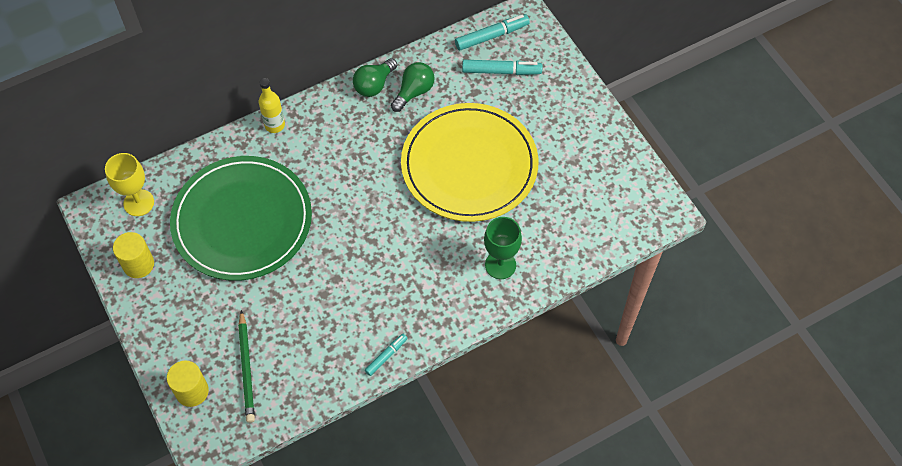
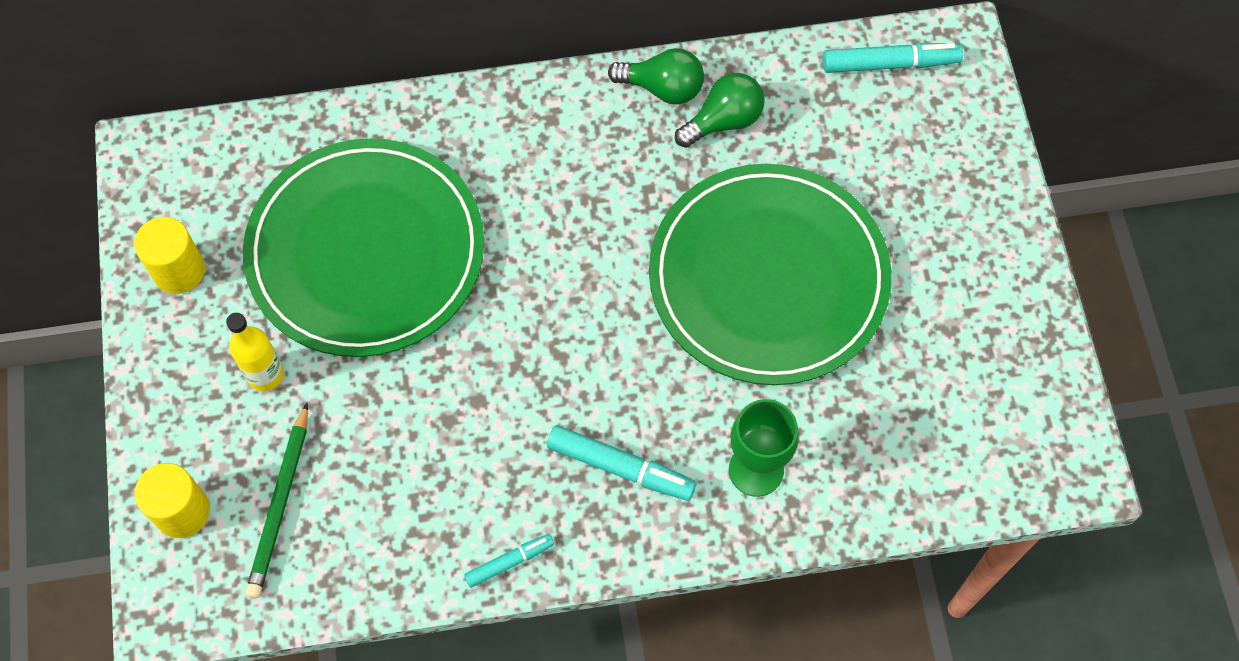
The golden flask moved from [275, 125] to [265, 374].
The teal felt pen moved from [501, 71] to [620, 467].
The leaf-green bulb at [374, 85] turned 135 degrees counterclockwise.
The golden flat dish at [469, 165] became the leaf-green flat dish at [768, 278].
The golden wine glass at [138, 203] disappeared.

-----

■ **PROMPT**
Give back, exactly and with nothing added, the lines from the line containing "The teal felt" through the final line of the records above, both of them included.

■ **COMPLETED TASK**
The teal felt pen moved from [501, 71] to [620, 467].
The leaf-green bulb at [374, 85] turned 135 degrees counterclockwise.
The golden flat dish at [469, 165] became the leaf-green flat dish at [768, 278].
The golden wine glass at [138, 203] disappeared.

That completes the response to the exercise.